■ Instructions for the task
Going down the listing below, print exactly each line from the one with "pink bottle: 0 -> 1" up to and including the one with "turquoise soap dispenser: 0 -> 2", and skip the rest.
Recorded data Block Start
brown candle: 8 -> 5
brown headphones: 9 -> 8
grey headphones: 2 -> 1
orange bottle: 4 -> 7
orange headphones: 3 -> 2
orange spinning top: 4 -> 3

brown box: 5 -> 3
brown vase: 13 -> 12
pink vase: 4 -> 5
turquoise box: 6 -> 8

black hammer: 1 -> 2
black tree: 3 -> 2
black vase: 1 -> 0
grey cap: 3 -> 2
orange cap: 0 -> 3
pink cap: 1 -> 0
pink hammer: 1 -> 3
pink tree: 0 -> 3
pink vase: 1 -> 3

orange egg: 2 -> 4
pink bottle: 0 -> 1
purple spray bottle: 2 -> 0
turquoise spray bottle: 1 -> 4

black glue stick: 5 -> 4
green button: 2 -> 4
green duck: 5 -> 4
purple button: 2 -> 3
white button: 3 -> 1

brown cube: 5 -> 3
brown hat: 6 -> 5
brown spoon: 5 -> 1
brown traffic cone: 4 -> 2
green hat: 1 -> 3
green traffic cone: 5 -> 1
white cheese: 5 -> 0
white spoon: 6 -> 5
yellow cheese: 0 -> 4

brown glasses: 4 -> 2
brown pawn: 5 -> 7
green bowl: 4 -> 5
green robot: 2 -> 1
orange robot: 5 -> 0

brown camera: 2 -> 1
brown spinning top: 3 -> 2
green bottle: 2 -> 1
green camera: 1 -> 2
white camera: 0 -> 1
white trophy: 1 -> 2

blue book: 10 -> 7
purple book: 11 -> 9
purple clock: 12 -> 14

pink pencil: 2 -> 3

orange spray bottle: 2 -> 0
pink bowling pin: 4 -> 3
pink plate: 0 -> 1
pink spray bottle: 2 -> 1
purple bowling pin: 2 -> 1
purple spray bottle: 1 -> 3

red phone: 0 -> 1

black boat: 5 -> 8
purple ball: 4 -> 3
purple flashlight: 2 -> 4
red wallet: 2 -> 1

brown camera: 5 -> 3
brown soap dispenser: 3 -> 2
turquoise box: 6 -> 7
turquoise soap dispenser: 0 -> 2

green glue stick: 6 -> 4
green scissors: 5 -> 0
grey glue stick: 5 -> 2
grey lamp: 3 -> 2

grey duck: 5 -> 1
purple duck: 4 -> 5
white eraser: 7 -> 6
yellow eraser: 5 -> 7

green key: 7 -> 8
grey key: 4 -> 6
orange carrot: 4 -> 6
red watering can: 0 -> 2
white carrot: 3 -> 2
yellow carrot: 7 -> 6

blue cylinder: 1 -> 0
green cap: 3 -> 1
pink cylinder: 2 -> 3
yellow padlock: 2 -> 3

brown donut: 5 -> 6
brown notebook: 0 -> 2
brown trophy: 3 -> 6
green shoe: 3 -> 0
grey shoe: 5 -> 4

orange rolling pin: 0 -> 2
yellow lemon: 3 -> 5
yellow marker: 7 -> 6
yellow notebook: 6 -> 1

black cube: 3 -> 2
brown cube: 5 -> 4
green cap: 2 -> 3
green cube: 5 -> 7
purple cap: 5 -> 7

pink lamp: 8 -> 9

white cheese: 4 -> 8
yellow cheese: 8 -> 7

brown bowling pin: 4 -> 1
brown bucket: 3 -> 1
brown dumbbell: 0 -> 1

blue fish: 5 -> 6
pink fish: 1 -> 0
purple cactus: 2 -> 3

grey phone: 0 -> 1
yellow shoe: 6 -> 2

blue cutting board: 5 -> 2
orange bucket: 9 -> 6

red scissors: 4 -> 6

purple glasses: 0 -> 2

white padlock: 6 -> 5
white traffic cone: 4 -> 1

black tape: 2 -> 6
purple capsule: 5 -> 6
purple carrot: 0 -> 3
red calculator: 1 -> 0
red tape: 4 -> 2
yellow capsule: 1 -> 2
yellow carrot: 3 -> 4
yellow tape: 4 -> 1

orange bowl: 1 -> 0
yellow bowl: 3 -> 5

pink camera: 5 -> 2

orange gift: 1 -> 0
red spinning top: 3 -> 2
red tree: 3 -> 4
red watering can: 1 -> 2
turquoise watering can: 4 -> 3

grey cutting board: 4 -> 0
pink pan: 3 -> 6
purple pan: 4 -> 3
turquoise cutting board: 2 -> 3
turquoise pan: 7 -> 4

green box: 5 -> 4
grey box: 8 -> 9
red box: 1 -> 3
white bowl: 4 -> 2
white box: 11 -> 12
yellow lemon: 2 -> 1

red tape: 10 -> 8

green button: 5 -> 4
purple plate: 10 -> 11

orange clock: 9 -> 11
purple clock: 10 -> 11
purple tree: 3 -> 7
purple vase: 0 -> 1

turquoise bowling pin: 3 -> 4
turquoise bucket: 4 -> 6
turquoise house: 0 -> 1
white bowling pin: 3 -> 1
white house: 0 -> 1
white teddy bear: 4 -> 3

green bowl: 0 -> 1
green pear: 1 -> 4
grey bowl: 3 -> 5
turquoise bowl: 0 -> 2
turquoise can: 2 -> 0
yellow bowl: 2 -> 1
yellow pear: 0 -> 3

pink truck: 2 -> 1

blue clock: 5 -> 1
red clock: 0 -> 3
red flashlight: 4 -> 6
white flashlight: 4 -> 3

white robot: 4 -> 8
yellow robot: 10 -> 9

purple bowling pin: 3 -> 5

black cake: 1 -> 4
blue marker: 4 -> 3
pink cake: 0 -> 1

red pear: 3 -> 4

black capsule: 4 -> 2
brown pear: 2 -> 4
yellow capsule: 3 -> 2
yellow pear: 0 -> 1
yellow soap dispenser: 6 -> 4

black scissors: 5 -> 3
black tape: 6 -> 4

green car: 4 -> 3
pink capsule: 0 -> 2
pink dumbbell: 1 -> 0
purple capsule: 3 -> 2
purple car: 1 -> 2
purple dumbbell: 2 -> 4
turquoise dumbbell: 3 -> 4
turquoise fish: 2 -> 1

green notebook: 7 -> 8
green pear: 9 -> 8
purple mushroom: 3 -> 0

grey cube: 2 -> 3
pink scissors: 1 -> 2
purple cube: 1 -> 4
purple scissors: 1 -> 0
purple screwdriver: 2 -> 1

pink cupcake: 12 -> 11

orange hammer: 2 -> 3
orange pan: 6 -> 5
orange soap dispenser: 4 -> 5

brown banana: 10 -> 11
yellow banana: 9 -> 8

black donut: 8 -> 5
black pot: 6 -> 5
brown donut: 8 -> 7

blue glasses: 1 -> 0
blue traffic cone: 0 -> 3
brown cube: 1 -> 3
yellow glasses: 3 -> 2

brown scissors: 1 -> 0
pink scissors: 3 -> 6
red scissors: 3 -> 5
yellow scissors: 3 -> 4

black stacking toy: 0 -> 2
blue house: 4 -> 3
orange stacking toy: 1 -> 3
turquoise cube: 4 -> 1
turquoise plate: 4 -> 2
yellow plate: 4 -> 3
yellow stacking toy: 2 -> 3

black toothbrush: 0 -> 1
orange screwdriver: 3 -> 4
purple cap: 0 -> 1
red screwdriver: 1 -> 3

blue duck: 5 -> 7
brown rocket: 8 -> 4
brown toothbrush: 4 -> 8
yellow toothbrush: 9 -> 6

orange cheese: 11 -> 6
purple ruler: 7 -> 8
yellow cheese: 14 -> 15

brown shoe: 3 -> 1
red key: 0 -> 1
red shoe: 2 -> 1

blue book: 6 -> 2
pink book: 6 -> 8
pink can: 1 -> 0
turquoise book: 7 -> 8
Recorded data Block End
■ Answer box
pink bottle: 0 -> 1
purple spray bottle: 2 -> 0
turquoise spray bottle: 1 -> 4

black glue stick: 5 -> 4
green button: 2 -> 4
green duck: 5 -> 4
purple button: 2 -> 3
white button: 3 -> 1

brown cube: 5 -> 3
brown hat: 6 -> 5
brown spoon: 5 -> 1
brown traffic cone: 4 -> 2
green hat: 1 -> 3
green traffic cone: 5 -> 1
white cheese: 5 -> 0
white spoon: 6 -> 5
yellow cheese: 0 -> 4

brown glasses: 4 -> 2
brown pawn: 5 -> 7
green bowl: 4 -> 5
green robot: 2 -> 1
orange robot: 5 -> 0

brown camera: 2 -> 1
brown spinning top: 3 -> 2
green bottle: 2 -> 1
green camera: 1 -> 2
white camera: 0 -> 1
white trophy: 1 -> 2

blue book: 10 -> 7
purple book: 11 -> 9
purple clock: 12 -> 14

pink pencil: 2 -> 3

orange spray bottle: 2 -> 0
pink bowling pin: 4 -> 3
pink plate: 0 -> 1
pink spray bottle: 2 -> 1
purple bowling pin: 2 -> 1
purple spray bottle: 1 -> 3

red phone: 0 -> 1

black boat: 5 -> 8
purple ball: 4 -> 3
purple flashlight: 2 -> 4
red wallet: 2 -> 1

brown camera: 5 -> 3
brown soap dispenser: 3 -> 2
turquoise box: 6 -> 7
turquoise soap dispenser: 0 -> 2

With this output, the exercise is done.